Problem requirements: Each record that comes next should be output exactly; pictures do not belong in the copy.

Input for this task:
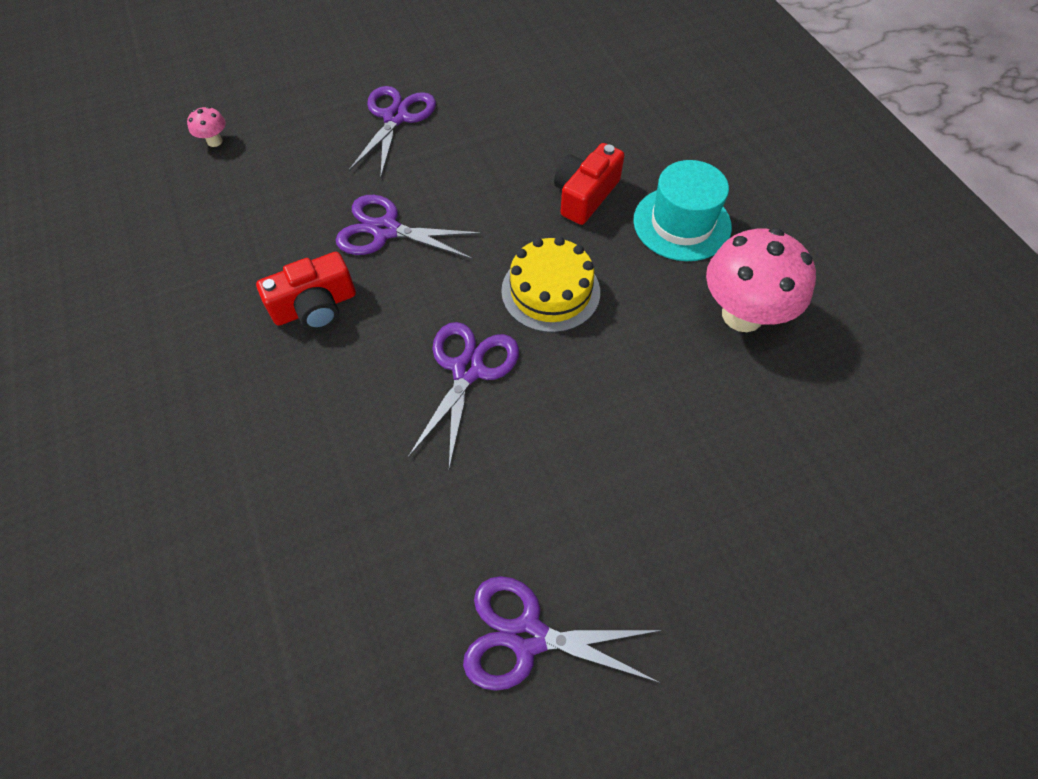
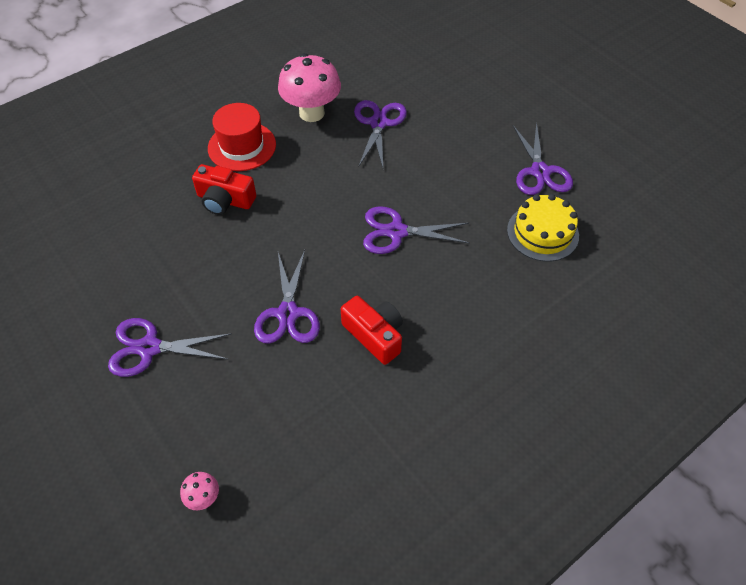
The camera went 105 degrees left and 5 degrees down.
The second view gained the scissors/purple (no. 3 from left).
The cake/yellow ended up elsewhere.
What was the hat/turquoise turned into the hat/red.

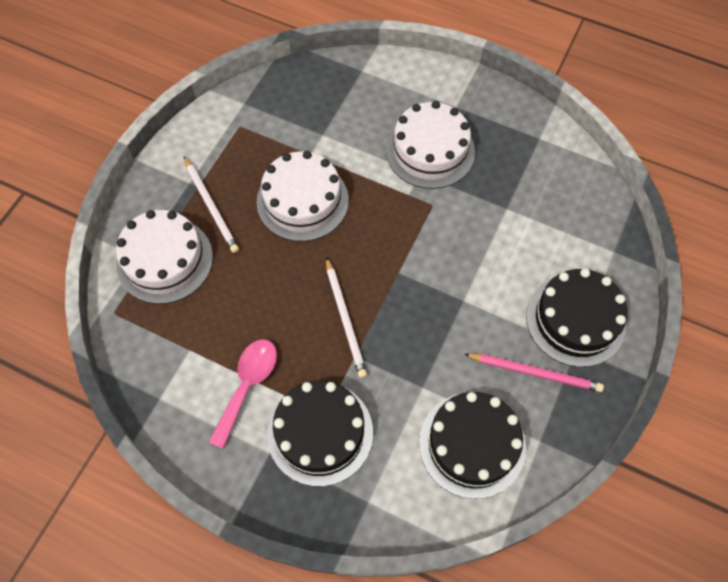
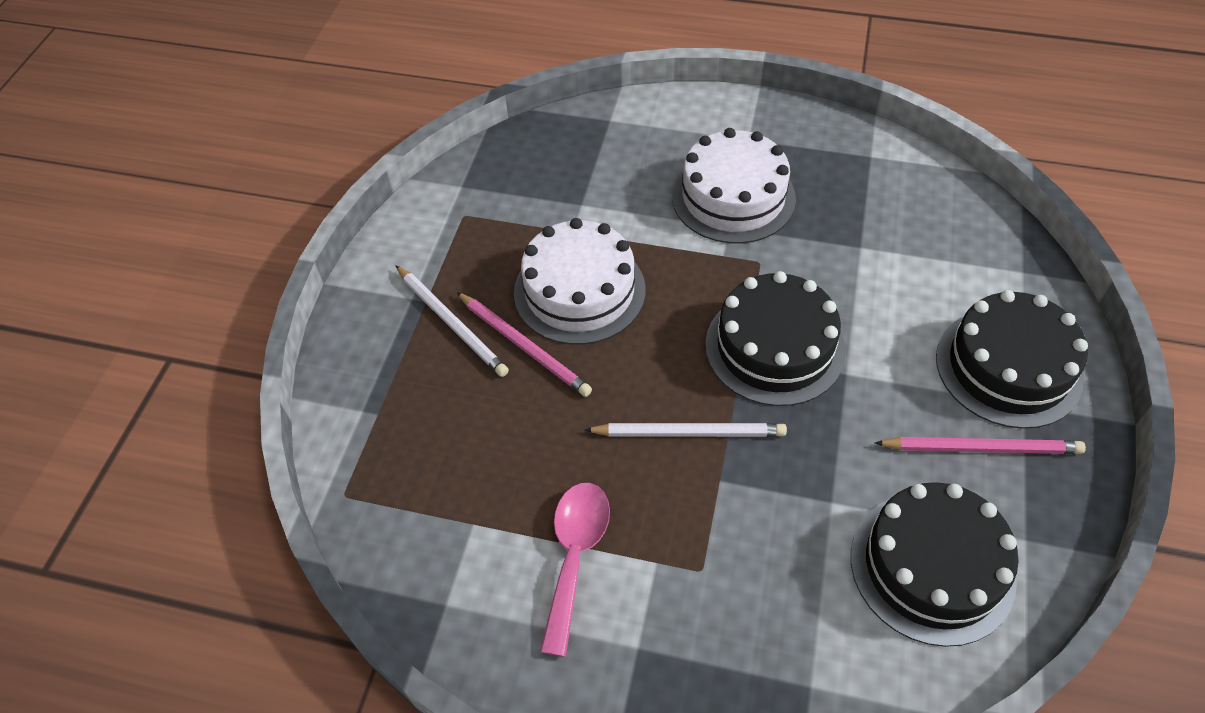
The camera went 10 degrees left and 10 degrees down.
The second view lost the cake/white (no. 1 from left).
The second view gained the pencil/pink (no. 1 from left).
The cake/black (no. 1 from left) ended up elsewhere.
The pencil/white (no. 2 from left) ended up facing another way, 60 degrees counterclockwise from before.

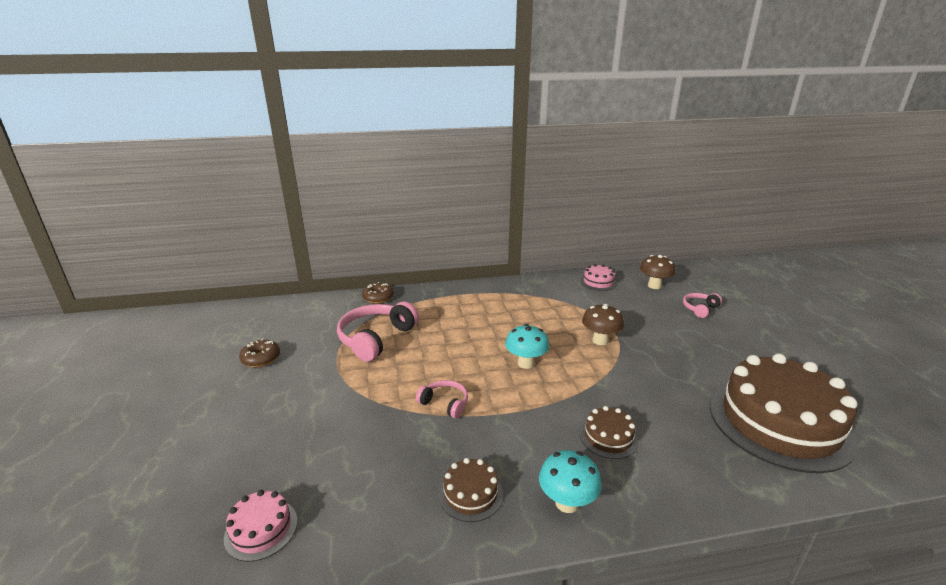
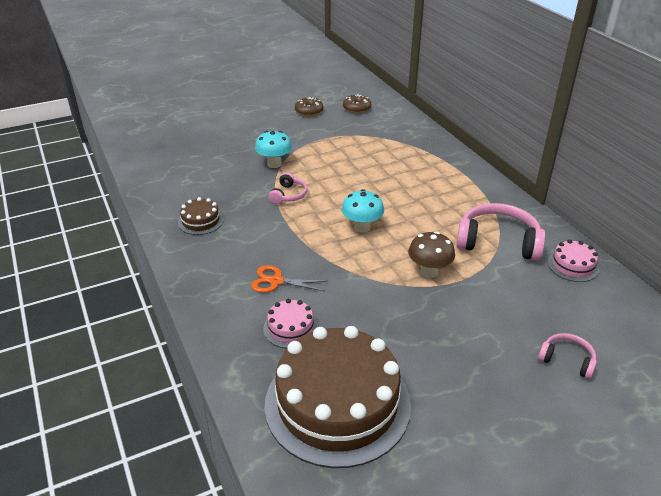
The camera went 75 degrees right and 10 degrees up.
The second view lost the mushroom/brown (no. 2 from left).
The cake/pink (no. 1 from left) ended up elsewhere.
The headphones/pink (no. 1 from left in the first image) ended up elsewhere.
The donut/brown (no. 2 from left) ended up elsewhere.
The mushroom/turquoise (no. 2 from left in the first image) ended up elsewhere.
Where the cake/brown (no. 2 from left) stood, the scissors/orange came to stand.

Worked solution:
The camera went 105 degrees left and 5 degrees down.
The second view gained the scissors/purple (no. 3 from left).
The cake/yellow ended up elsewhere.
What was the hat/turquoise turned into the hat/red.

The camera went 10 degrees left and 10 degrees down.
The second view lost the cake/white (no. 1 from left).
The second view gained the pencil/pink (no. 1 from left).
The cake/black (no. 1 from left) ended up elsewhere.
The pencil/white (no. 2 from left) ended up facing another way, 60 degrees counterclockwise from before.

The camera went 75 degrees right and 10 degrees up.
The second view lost the mushroom/brown (no. 2 from left).
The cake/pink (no. 1 from left) ended up elsewhere.
The headphones/pink (no. 1 from left in the first image) ended up elsewhere.
The donut/brown (no. 2 from left) ended up elsewhere.
The mushroom/turquoise (no. 2 from left in the first image) ended up elsewhere.
Where the cake/brown (no. 2 from left) stood, the scissors/orange came to stand.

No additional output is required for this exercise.